**Given task**.
Recast every line of the items below as a Markdown table with the columns Row and Line, numbering the rows in order and skipping blank lines. Leave the pictures out of the table.

**Information given**.
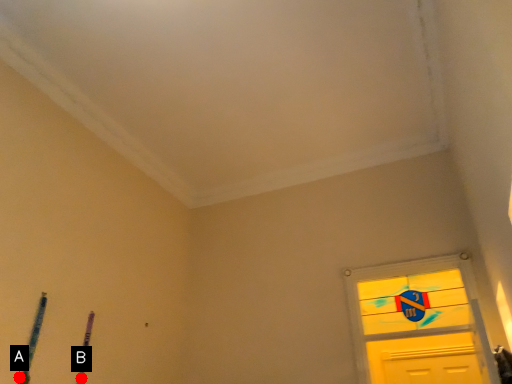
Question: Two points are circled on the image, labeled by A and B beside each circle. Which point appears closest to the camera in this image?

Choices:
 (A) A is closer
 (B) B is closer

Answer: (A)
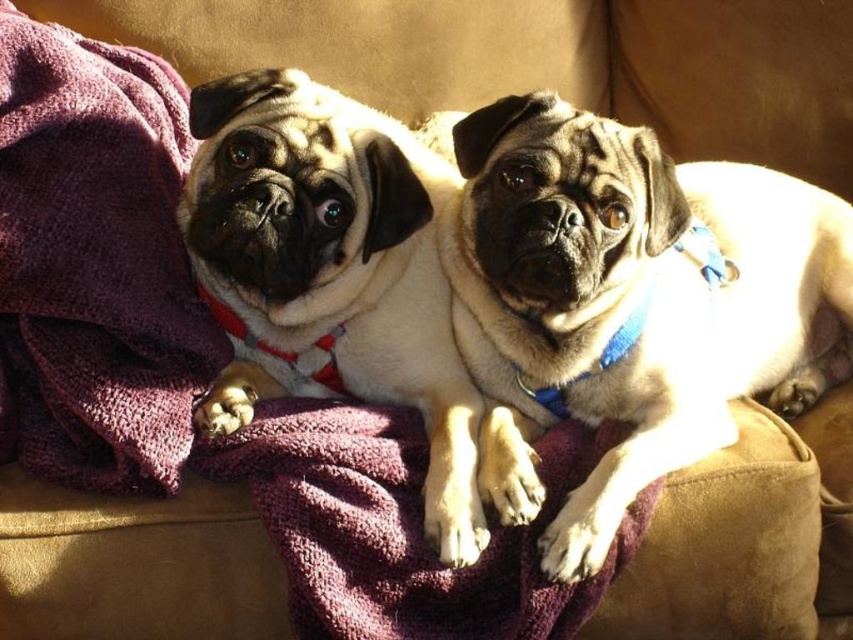
Question: Is matte beige pug at center to the right of purple soft towel at left from the viewer's perspective?

Choices:
 (A) no
 (B) yes

Answer: (B)

Question: Which of the following is the farthest from the observer?

Choices:
 (A) purple soft towel at left
 (B) smooth beige dog at center

Answer: (A)

Question: Which of the following is the closest to the observer?

Choices:
 (A) (573, 376)
 (B) (247, 234)
 (C) (152, 160)

Answer: (B)

Question: Is smooth beige dog at center above purple soft towel at left?

Choices:
 (A) yes
 (B) no

Answer: (B)

Question: Which object appears closest to the camera in this image?

Choices:
 (A) purple soft towel at left
 (B) matte beige pug at center

Answer: (B)

Question: Is matte beige pug at center to the right of purple soft towel at left from the viewer's perspective?

Choices:
 (A) yes
 (B) no

Answer: (A)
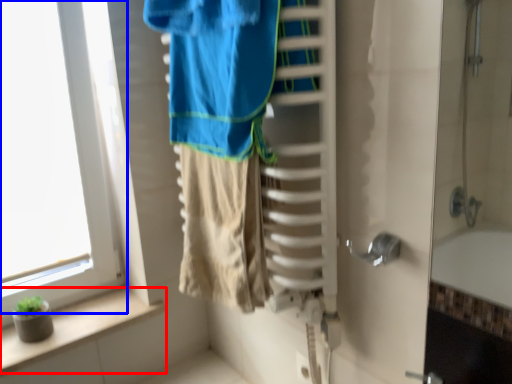
Question: Which of the following is the closest to the observer, balustrade (highlighted by a red box) or window (highlighted by a blue box)?

Choices:
 (A) balustrade
 (B) window

Answer: (B)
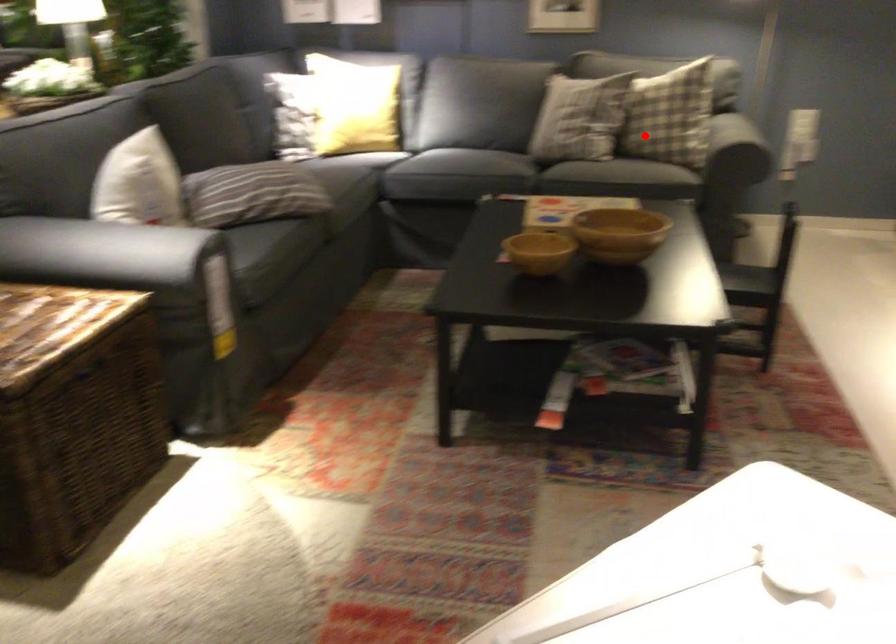
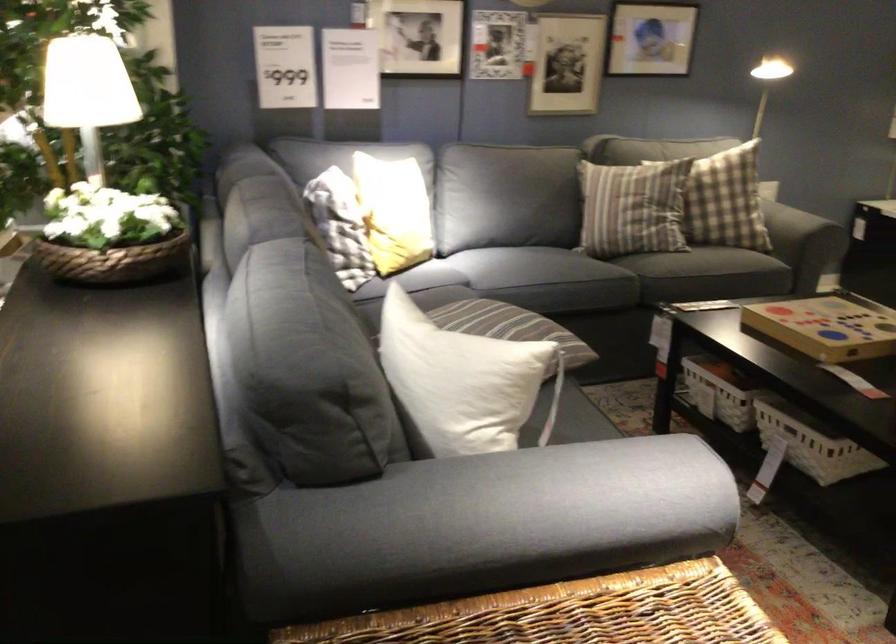
In the second image, find the point that corresponds to the highlighted location in the first image.

(798, 223)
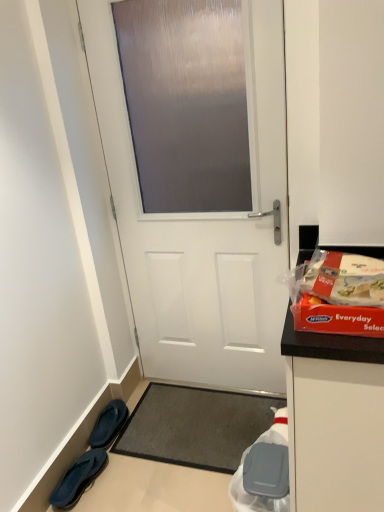
You are a GUI agent. You are given a task and a screenshot of the screen. Output one action in this format:
    pyautogui.click(x=<x>, y=<y>)
    Task: Click on the free spot above dark gray textured mat at center (from a real-world perspective)
    
    Given the screenshot: What is the action you would take?
    pyautogui.click(x=197, y=422)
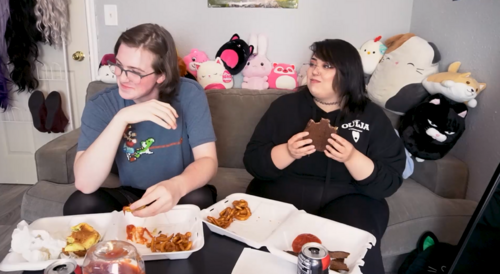
Where is `light switch`? The width and height of the screenshot is (500, 274). light switch is located at coordinates (116, 12).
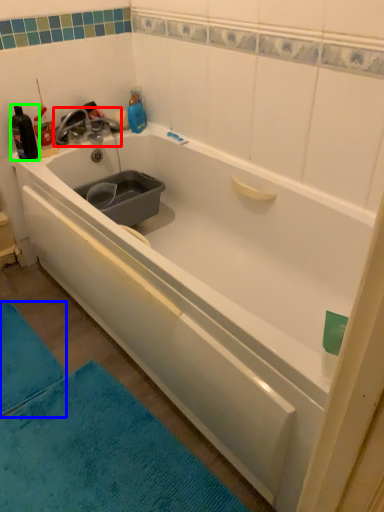
Question: Estimate the real-world distances between objects in this image. Which object is farther from tap (highlighted by a red box), bath mat (highlighted by a blue box) or bottle (highlighted by a green box)?

Choices:
 (A) bath mat
 (B) bottle

Answer: (A)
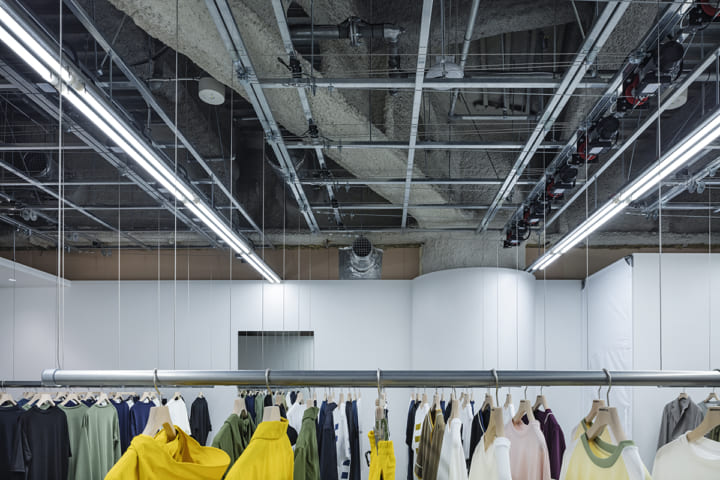
Where is `lights`? The image size is (720, 480). lights is located at coordinates (567, 248).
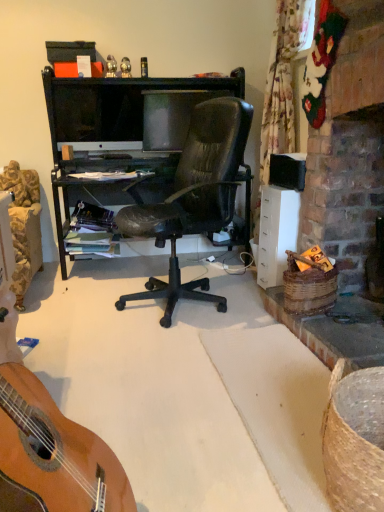
Question: From the image's perspective, is matte black box at upper center located above matte black monitor at center, which is the second television in left-to-right order?

Choices:
 (A) no
 (B) yes

Answer: (B)

Question: Is matte black box at upper center thinner than matte black monitor at center, which is the second television in left-to-right order?

Choices:
 (A) yes
 (B) no

Answer: (B)

Question: Can you confirm if matte black box at upper center is wider than matte black monitor at center, which is the second television in left-to-right order?

Choices:
 (A) no
 (B) yes

Answer: (B)

Question: Does matte black box at upper center appear on the left side of matte black monitor at center, marked as the first television in a right-to-left arrangement?

Choices:
 (A) yes
 (B) no

Answer: (A)

Question: Can you see matte black box at upper center touching matte black monitor at center, which is the second television in left-to-right order?

Choices:
 (A) no
 (B) yes

Answer: (A)

Question: Is point (92, 47) positioned closer to the camera than point (352, 458)?

Choices:
 (A) closer
 (B) farther

Answer: (B)

Question: Based on their positions, is matte black box at upper center located to the left or right of brown woven picnic basket at lower right, which ranks as the 2th picnic basket in back-to-front order?

Choices:
 (A) left
 (B) right

Answer: (A)

Question: Do you think matte black box at upper center is within brown woven picnic basket at lower right, which ranks as the 2th picnic basket in back-to-front order, or outside of it?

Choices:
 (A) outside
 (B) inside

Answer: (A)

Question: From a real-world perspective, is matte black box at upper center physically located above or below brown woven picnic basket at lower right, which is the 2th picnic basket in top-to-bottom order?

Choices:
 (A) above
 (B) below

Answer: (A)

Question: Looking at their shapes, would you say matte black box at upper center is wider or thinner than matte black monitor at center, marked as the 1th television in a left-to-right arrangement?

Choices:
 (A) thin
 (B) wide

Answer: (B)

Question: Considering their positions, is matte black box at upper center located in front of or behind matte black monitor at center, marked as the 1th television in a left-to-right arrangement?

Choices:
 (A) front
 (B) behind

Answer: (A)

Question: From the image's perspective, is matte black box at upper center positioned above or below matte black monitor at center, which is counted as the 2th television, starting from the right?

Choices:
 (A) below
 (B) above

Answer: (B)

Question: Considering the positions of matte black box at upper center and matte black monitor at center, which is counted as the 2th television, starting from the right, in the image, is matte black box at upper center bigger or smaller than matte black monitor at center, which is counted as the 2th television, starting from the right,?

Choices:
 (A) small
 (B) big

Answer: (A)

Question: Is brown woven picnic basket at right, the first picnic basket when ordered from top to bottom, to the left or to the right of matte black monitor at center, which is the second television in left-to-right order, in the image?

Choices:
 (A) right
 (B) left

Answer: (A)

Question: From their relative heights in the image, would you say brown woven picnic basket at right, the first picnic basket when ordered from top to bottom, is taller or shorter than matte black monitor at center, which is the second television in left-to-right order?

Choices:
 (A) tall
 (B) short

Answer: (B)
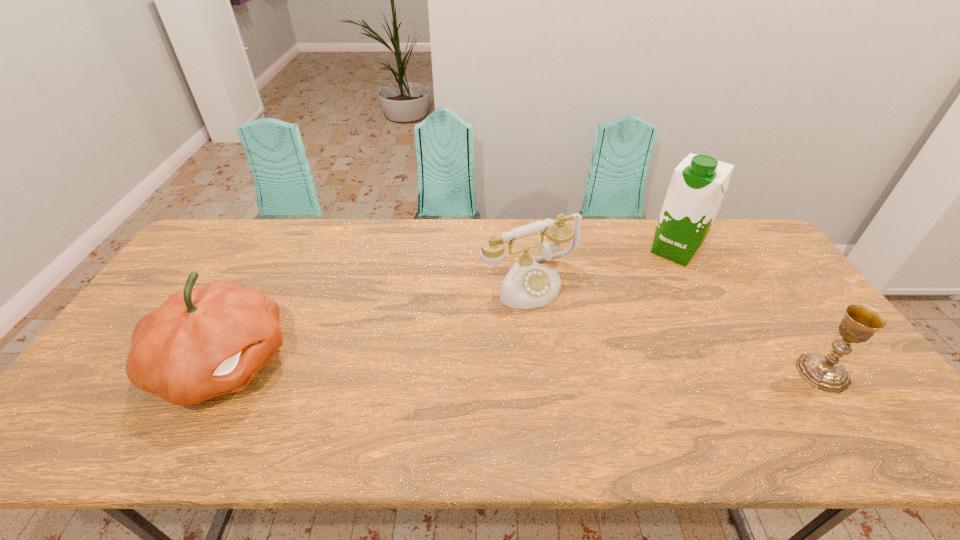
At what (x,y) coordinates should I click in order to perform the action: click on vacant point that satisfies the following two spatial constraints: 1. on the front side of the rightmost object; 2. on the right side of the second object from left to right. Please return your answer as a coordinate pair (x, y). Image resolution: width=960 pixels, height=540 pixels. Looking at the image, I should click on (540, 373).

I want to click on free space that satisfies the following two spatial constraints: 1. on the front side of the soya milk; 2. on the left side of the rightmost object, so click(738, 373).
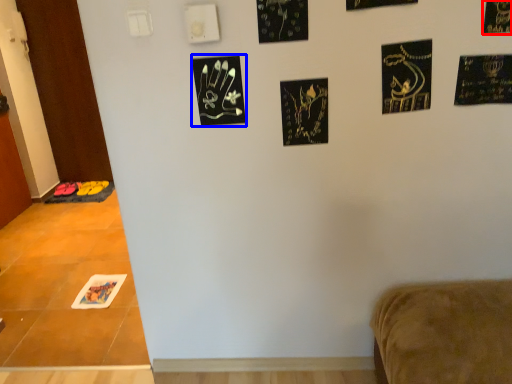
Question: Which of the following is the farthest to the observer, print (highlighted by a red box) or print (highlighted by a blue box)?

Choices:
 (A) print
 (B) print

Answer: (B)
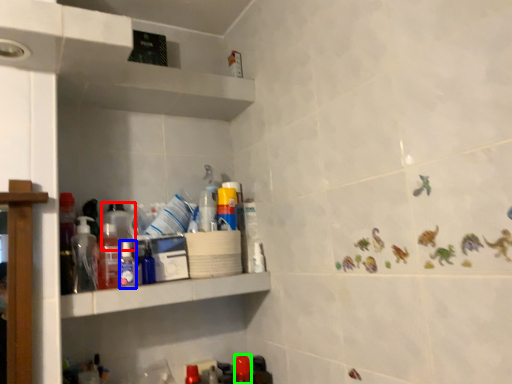
Question: Which is farther away from bottle (highlighted by a red box)? bottle (highlighted by a blue box) or bottle (highlighted by a green box)?

Choices:
 (A) bottle
 (B) bottle

Answer: (B)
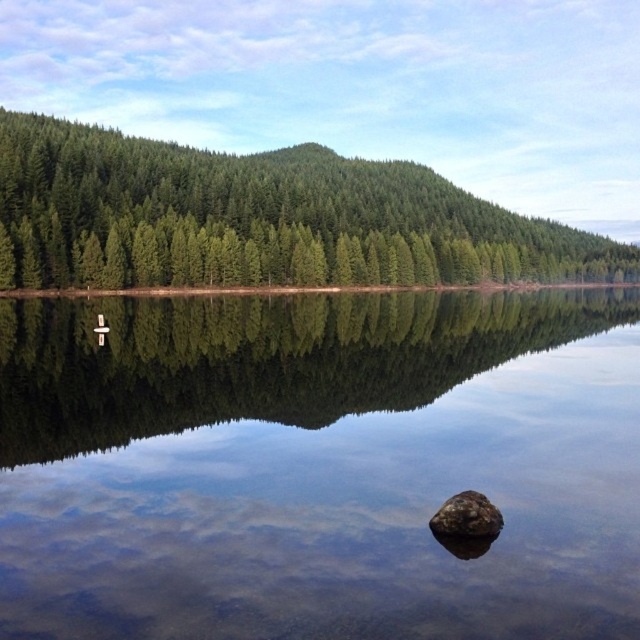
Is clear glass water at center further to camera compared to brown rough rock at center?

No.

Between clear glass water at center and brown rough rock at center, which one is positioned higher?

clear glass water at center is above.

Where is `clear glass water at center`? clear glass water at center is located at coordinates (317, 465).

Between clear glass water at center and green matte trees at upper center, which one has more height?

green matte trees at upper center

Does point (188, 529) come behind point (500, 262)?

No, it is not.

Is point (68, 632) positioned in front of point (195, 250)?

Yes, it is in front of point (195, 250).

Identify the location of clear glass water at center. (317, 465).

Does green matte trees at upper center have a lesser width compared to brown rough rock at center?

In fact, green matte trees at upper center might be wider than brown rough rock at center.

Can you confirm if green matte trees at upper center is positioned to the right of brown rough rock at center?

Correct, you'll find green matte trees at upper center to the right of brown rough rock at center.

Is point (568, 260) positioned behind point (456, 496)?

Yes, point (568, 260) is behind point (456, 496).

Identify the location of green matte trees at upper center. (259, 218).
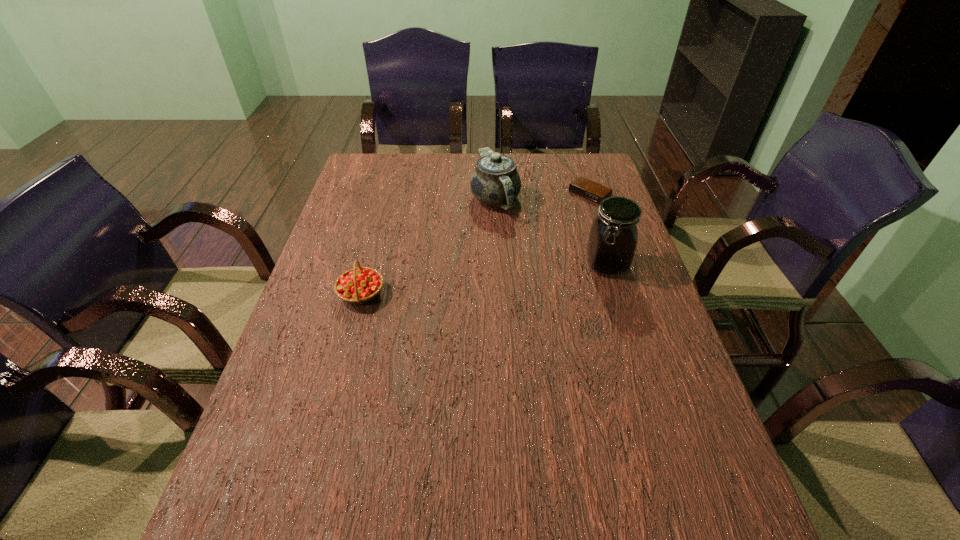
Where is `free spot between the third object from right to left and the alarm clock`? The height and width of the screenshot is (540, 960). free spot between the third object from right to left and the alarm clock is located at coordinates (542, 197).

Where is `free space between the jar and the strawberry`? The width and height of the screenshot is (960, 540). free space between the jar and the strawberry is located at coordinates (484, 279).

Locate an element on the screen. Image resolution: width=960 pixels, height=540 pixels. unoccupied position between the jar and the leftmost object is located at coordinates pos(484,279).

Identify the location of vacant area that lies between the alarm clock and the chinaware. [542, 197].

The image size is (960, 540). I want to click on free space between the jar and the strawberry, so click(x=484, y=279).

Where is `object that is the third closest to the third object from right to left`? Image resolution: width=960 pixels, height=540 pixels. object that is the third closest to the third object from right to left is located at coordinates (361, 285).

Identify the location of object that ranks as the second closest to the jar. (583, 187).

**Completed exercise**.
| Row | Line |
|---|---|
| 1 | Question: Two points are circled on the image, labeled by A and B beside each circle. Which point appears closest to the camera in this image? |
| 2 | Choices: |
| 3 |  (A) A is closer |
| 4 |  (B) B is closer |
| 5 | Answer: (A) |
| 6 | Question: Is matte beige pug at center to the right of purple soft towel at left from the viewer's perspective? |
| 7 | Choices: |
| 8 |  (A) no |
| 9 |  (B) yes |
| 10 | Answer: (B) |
| 11 | Question: Which of the following is the farthest from the observer? |
| 12 | Choices: |
| 13 |  (A) purple soft towel at left |
| 14 |  (B) smooth beige dog at center |
| 15 | Answer: (A) |
| 16 | Question: Which of the following is the closest to the observer? |
| 17 | Choices: |
| 18 |  (A) (573, 376) |
| 19 |  (B) (247, 234) |
| 20 |  (C) (152, 160) |
| 21 | Answer: (B) |
| 22 | Question: Is smooth beige dog at center above purple soft towel at left? |
| 23 | Choices: |
| 24 |  (A) yes |
| 25 |  (B) no |
| 26 | Answer: (B) |
| 27 | Question: Which object appears closest to the camera in this image? |
| 28 | Choices: |
| 29 |  (A) purple soft towel at left |
| 30 |  (B) matte beige pug at center |
| 31 | Answer: (B) |
| 32 | Question: Is matte beige pug at center to the right of purple soft towel at left from the viewer's perspective? |
| 33 | Choices: |
| 34 |  (A) yes |
| 35 |  (B) no |
| 36 | Answer: (A) |
| 37 | Question: Which of the following is the closest to the observer, balustrade (highlighted by a red box) or window (highlighted by a blue box)? |
| 38 | Choices: |
| 39 |  (A) balustrade |
| 40 |  (B) window |
| 41 | Answer: (B) |
| 42 | In the second image, find the point that corresponds to the highlighted location in the first image. |
| 43 | (798, 223) |
| 44 | You are a GUI agent. You are given a task and a screenshot of the screen. Output one action in this format: |
| 45 |     pyautogui.click(x=<x>, y=<y>) |
| 46 |     Task: Click on the free spot above dark gray textured mat at center (from a real-world perspective) |
| 47 |     Given the screenshot: What is the action you would take? |
| 48 |     pyautogui.click(x=197, y=422) |
| 49 | Where is `light switch`? The width and height of the screenshot is (500, 274). light switch is located at coordinates (116, 12). |
| 50 | Question: Estimate the real-world distances between objects in this image. Which object is farther from tap (highlighted by a red box), bath mat (highlighted by a blue box) or bottle (highlighted by a green box)? |
| 51 | Choices: |
| 52 |  (A) bath mat |
| 53 |  (B) bottle |
| 54 | Answer: (A) |
| 55 | Where is `lights`? The image size is (720, 480). lights is located at coordinates (567, 248). |
| 56 | Question: From the image's perspective, is matte black box at upper center located above matte black monitor at center, which is the second television in left-to-right order? |
| 57 | Choices: |
| 58 |  (A) no |
| 59 |  (B) yes |
| 60 | Answer: (B) |
| 61 | Question: Is matte black box at upper center thinner than matte black monitor at center, which is the second television in left-to-right order? |
| 62 | Choices: |
| 63 |  (A) yes |
| 64 |  (B) no |
| 65 | Answer: (B) |
| 66 | Question: Can you confirm if matte black box at upper center is wider than matte black monitor at center, which is the second television in left-to-right order? |
| 67 | Choices: |
| 68 |  (A) no |
| 69 |  (B) yes |
| 70 | Answer: (B) |
| 71 | Question: Does matte black box at upper center appear on the left side of matte black monitor at center, marked as the first television in a right-to-left arrangement? |
| 72 | Choices: |
| 73 |  (A) yes |
| 74 |  (B) no |
| 75 | Answer: (A) |
| 76 | Question: Can you see matte black box at upper center touching matte black monitor at center, which is the second television in left-to-right order? |
| 77 | Choices: |
| 78 |  (A) no |
| 79 |  (B) yes |
| 80 | Answer: (A) |
| 81 | Question: Is point (92, 47) positioned closer to the camera than point (352, 458)? |
| 82 | Choices: |
| 83 |  (A) closer |
| 84 |  (B) farther |
| 85 | Answer: (B) |
| 86 | Question: Based on their positions, is matte black box at upper center located to the left or right of brown woven picnic basket at lower right, which ranks as the 2th picnic basket in back-to-front order? |
| 87 | Choices: |
| 88 |  (A) left |
| 89 |  (B) right |
| 90 | Answer: (A) |
| 91 | Question: Do you think matte black box at upper center is within brown woven picnic basket at lower right, which ranks as the 2th picnic basket in back-to-front order, or outside of it? |
| 92 | Choices: |
| 93 |  (A) outside |
| 94 |  (B) inside |
| 95 | Answer: (A) |
| 96 | Question: From a real-world perspective, is matte black box at upper center physically located above or below brown woven picnic basket at lower right, which is the 2th picnic basket in top-to-bottom order? |
| 97 | Choices: |
| 98 |  (A) above |
| 99 |  (B) below |
| 100 | Answer: (A) |
| 101 | Question: Looking at their shapes, would you say matte black box at upper center is wider or thinner than matte black monitor at center, marked as the 1th television in a left-to-right arrangement? |
| 102 | Choices: |
| 103 |  (A) thin |
| 104 |  (B) wide |
| 105 | Answer: (B) |
| 106 | Question: Considering their positions, is matte black box at upper center located in front of or behind matte black monitor at center, marked as the 1th television in a left-to-right arrangement? |
| 107 | Choices: |
| 108 |  (A) front |
| 109 |  (B) behind |
| 110 | Answer: (A) |
| 111 | Question: From the image's perspective, is matte black box at upper center positioned above or below matte black monitor at center, which is counted as the 2th television, starting from the right? |
| 112 | Choices: |
| 113 |  (A) below |
| 114 |  (B) above |
| 115 | Answer: (B) |
| 116 | Question: Considering the positions of matte black box at upper center and matte black monitor at center, which is counted as the 2th television, starting from the right, in the image, is matte black box at upper center bigger or smaller than matte black monitor at center, which is counted as the 2th television, starting from the right,? |
| 117 | Choices: |
| 118 |  (A) small |
| 119 |  (B) big |
| 120 | Answer: (A) |
| 121 | Question: Is brown woven picnic basket at right, the first picnic basket when ordered from top to bottom, to the left or to the right of matte black monitor at center, which is the second television in left-to-right order, in the image? |
| 122 | Choices: |
| 123 |  (A) right |
| 124 |  (B) left |
| 125 | Answer: (A) |
| 126 | Question: From their relative heights in the image, would you say brown woven picnic basket at right, the first picnic basket when ordered from top to bottom, is taller or shorter than matte black monitor at center, which is the second television in left-to-right order? |
| 127 | Choices: |
| 128 |  (A) tall |
| 129 |  (B) short |
| 130 | Answer: (B) |
| 131 | At what (x,y) coordinates should I click in order to perform the action: click on vacant point that satisfies the following two spatial constraints: 1. on the front side of the rightmost object; 2. on the right side of the second object from left to right. Please return your answer as a coordinate pair (x, y). Image resolution: width=960 pixels, height=540 pixels. Looking at the image, I should click on (540, 373). |
| 132 | I want to click on free space that satisfies the following two spatial constraints: 1. on the front side of the soya milk; 2. on the left side of the rightmost object, so click(738, 373). |
| 133 | Question: Which of the following is the farthest to the observer, print (highlighted by a red box) or print (highlighted by a blue box)? |
| 134 | Choices: |
| 135 |  (A) print |
| 136 |  (B) print |
| 137 | Answer: (B) |
| 138 | Question: Which is farther away from bottle (highlighted by a red box)? bottle (highlighted by a blue box) or bottle (highlighted by a green box)? |
| 139 | Choices: |
| 140 |  (A) bottle |
| 141 |  (B) bottle |
| 142 | Answer: (B) |
| 143 | Is clear glass water at center further to camera compared to brown rough rock at center? |
| 144 | No. |
| 145 | Between clear glass water at center and brown rough rock at center, which one is positioned higher? |
| 146 | clear glass water at center is above. |
| 147 | Where is `clear glass water at center`? clear glass water at center is located at coordinates (317, 465). |
| 148 | Between clear glass water at center and green matte trees at upper center, which one has more height? |
| 149 | green matte trees at upper center |
| 150 | Does point (188, 529) come behind point (500, 262)? |
| 151 | No, it is not. |
| 152 | Is point (68, 632) positioned in front of point (195, 250)? |
| 153 | Yes, it is in front of point (195, 250). |
| 154 | Identify the location of clear glass water at center. (317, 465). |
| 155 | Does green matte trees at upper center have a lesser width compared to brown rough rock at center? |
| 156 | In fact, green matte trees at upper center might be wider than brown rough rock at center. |
| 157 | Can you confirm if green matte trees at upper center is positioned to the right of brown rough rock at center? |
| 158 | Correct, you'll find green matte trees at upper center to the right of brown rough rock at center. |
| 159 | Is point (568, 260) positioned behind point (456, 496)? |
| 160 | Yes, point (568, 260) is behind point (456, 496). |
| 161 | Identify the location of green matte trees at upper center. (259, 218). |
| 162 | Where is `free spot between the third object from right to left and the alarm clock`? The height and width of the screenshot is (540, 960). free spot between the third object from right to left and the alarm clock is located at coordinates (542, 197). |
| 163 | Where is `free space between the jar and the strawberry`? The width and height of the screenshot is (960, 540). free space between the jar and the strawberry is located at coordinates (484, 279). |
| 164 | Locate an element on the screen. Image resolution: width=960 pixels, height=540 pixels. unoccupied position between the jar and the leftmost object is located at coordinates pos(484,279). |
| 165 | Identify the location of vacant area that lies between the alarm clock and the chinaware. [542, 197]. |
| 166 | The image size is (960, 540). I want to click on free space between the jar and the strawberry, so click(x=484, y=279). |
| 167 | Where is `object that is the third closest to the third object from right to left`? Image resolution: width=960 pixels, height=540 pixels. object that is the third closest to the third object from right to left is located at coordinates (361, 285). |
| 168 | Identify the location of object that ranks as the second closest to the jar. (583, 187). |